◆ **What you need to do**: Identify each line of the data below that contains the word "green", and copy every such line in full.

--- Dataset excerpts ---

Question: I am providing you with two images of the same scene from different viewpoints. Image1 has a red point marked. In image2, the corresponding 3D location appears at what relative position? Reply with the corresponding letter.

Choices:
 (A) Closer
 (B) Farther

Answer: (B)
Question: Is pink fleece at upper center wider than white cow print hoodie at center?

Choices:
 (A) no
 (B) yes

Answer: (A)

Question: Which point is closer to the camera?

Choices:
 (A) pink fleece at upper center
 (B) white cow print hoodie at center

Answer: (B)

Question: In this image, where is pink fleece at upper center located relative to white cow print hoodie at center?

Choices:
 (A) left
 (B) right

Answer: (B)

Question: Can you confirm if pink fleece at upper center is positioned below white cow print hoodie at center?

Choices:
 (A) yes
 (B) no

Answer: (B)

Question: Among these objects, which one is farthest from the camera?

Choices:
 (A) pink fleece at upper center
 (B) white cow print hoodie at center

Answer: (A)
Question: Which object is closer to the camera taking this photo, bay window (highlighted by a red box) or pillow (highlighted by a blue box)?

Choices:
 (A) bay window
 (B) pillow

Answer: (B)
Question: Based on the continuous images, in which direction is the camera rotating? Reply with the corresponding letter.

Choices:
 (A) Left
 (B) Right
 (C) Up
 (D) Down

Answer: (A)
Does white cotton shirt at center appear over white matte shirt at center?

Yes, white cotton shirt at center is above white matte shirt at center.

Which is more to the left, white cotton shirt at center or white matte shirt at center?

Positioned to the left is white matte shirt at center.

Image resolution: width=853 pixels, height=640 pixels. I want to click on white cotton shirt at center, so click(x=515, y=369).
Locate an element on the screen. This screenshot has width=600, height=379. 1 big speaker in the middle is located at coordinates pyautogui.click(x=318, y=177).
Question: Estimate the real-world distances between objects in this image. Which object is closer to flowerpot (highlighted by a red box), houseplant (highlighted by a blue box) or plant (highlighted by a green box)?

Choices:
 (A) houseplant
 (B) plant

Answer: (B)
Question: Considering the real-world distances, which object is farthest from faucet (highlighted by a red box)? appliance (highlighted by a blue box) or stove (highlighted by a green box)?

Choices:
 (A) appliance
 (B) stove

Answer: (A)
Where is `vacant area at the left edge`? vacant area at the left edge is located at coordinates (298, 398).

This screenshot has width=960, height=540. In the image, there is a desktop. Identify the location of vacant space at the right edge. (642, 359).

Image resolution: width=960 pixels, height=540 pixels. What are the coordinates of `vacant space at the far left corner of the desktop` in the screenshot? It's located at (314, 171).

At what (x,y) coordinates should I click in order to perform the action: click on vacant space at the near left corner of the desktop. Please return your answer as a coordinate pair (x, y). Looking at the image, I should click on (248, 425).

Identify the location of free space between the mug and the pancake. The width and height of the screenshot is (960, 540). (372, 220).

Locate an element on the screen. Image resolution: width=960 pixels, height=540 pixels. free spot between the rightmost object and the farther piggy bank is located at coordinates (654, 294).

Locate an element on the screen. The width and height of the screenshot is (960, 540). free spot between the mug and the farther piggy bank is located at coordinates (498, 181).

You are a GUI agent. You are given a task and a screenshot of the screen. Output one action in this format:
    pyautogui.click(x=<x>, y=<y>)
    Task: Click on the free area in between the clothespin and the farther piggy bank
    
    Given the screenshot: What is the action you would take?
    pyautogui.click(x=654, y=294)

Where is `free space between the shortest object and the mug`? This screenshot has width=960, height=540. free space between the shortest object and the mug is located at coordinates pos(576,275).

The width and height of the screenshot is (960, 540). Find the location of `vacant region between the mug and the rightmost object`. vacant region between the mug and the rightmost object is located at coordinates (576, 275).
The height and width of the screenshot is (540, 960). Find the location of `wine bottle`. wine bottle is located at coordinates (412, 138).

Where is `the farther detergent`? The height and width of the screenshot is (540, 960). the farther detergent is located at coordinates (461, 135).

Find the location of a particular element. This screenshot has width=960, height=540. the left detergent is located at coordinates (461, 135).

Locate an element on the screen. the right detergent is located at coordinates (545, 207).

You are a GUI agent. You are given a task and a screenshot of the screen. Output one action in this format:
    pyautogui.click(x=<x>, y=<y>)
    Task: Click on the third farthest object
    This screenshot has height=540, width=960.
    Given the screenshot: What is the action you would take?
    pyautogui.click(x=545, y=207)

---

◆ **Complete response**:
Question: Estimate the real-world distances between objects in this image. Which object is closer to flowerpot (highlighted by a red box), houseplant (highlighted by a blue box) or plant (highlighted by a green box)?
Question: Considering the real-world distances, which object is farthest from faucet (highlighted by a red box)? appliance (highlighted by a blue box) or stove (highlighted by a green box)?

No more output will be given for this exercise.